Task requirements – In the records below, find the line that contains "(117, 262) = (382, 283): green" and repeat it, along with each line after it, exactly as written.

- - -

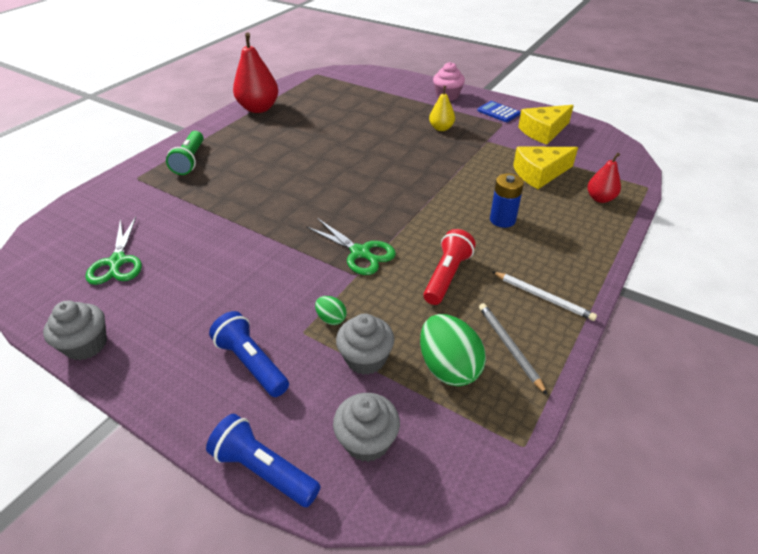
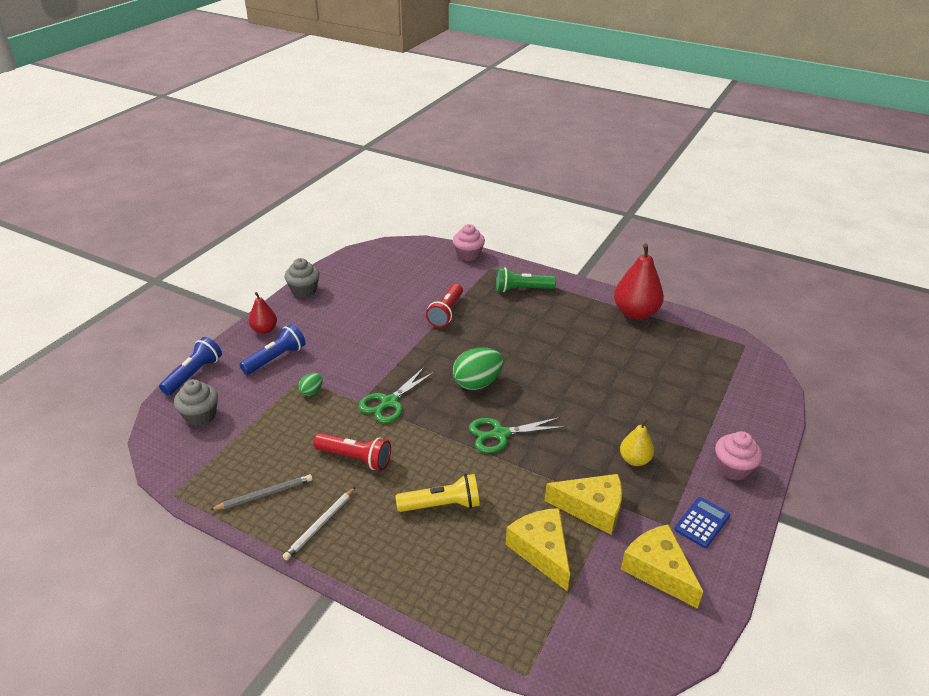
camera: 85 degrees right, 5 degrees down
(97, 192) = (468, 255): none -> pink cupcake
(117, 262) = (382, 283): green scissors -> green scissors (500, 434)
(209, 211) = (446, 312): none -> red flashlight
(366, 358) = (269, 411): grey cupcake -> none
(448, 367) = (251, 456): green egg -> green egg (477, 383)
(493, 149) = (592, 508): none -> yellow cheese
(502, 220) = (442, 505): blue battery -> yellow flashlight
(600, 198) = (491, 608): red pear -> red pear (264, 330)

- - -

Solution to this problem –
(117, 262) = (382, 283): green scissors -> green scissors (500, 434)
(209, 211) = (446, 312): none -> red flashlight
(366, 358) = (269, 411): grey cupcake -> none
(448, 367) = (251, 456): green egg -> green egg (477, 383)
(493, 149) = (592, 508): none -> yellow cheese
(502, 220) = (442, 505): blue battery -> yellow flashlight
(600, 198) = (491, 608): red pear -> red pear (264, 330)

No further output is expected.